▶ [Provided material]:

══════════════════════════════

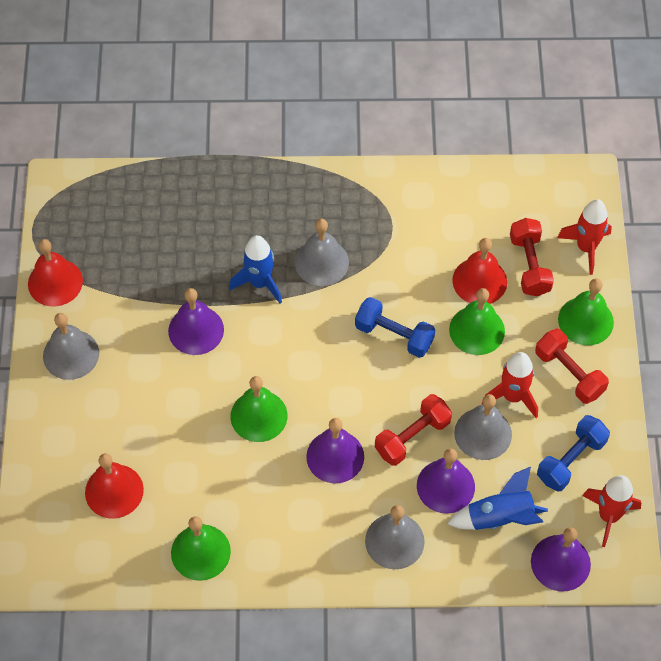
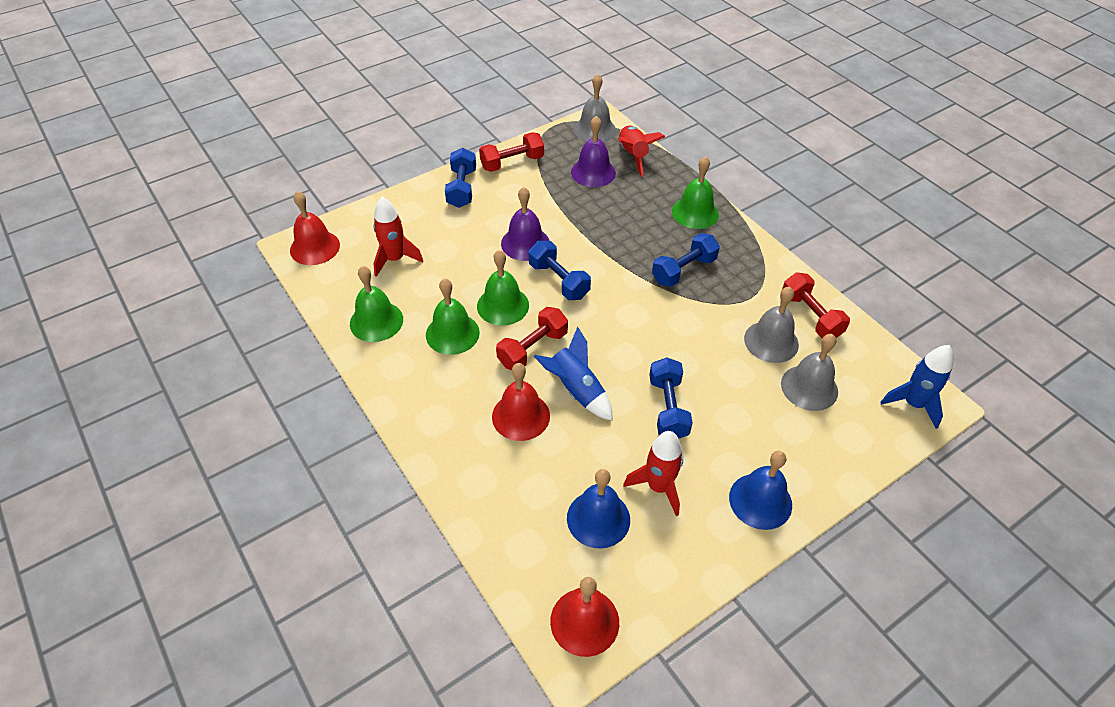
blue bell: 0 -> 2
blue dumbbell: 2 -> 4
grey bell: 4 -> 3
purple bell: 4 -> 2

══════════════════════════════

▶ [Task]: When you reach a picture, pass over it; write out all other material exactly.

▶ [Answer section]:
blue bell: 0 -> 2
blue dumbbell: 2 -> 4
grey bell: 4 -> 3
purple bell: 4 -> 2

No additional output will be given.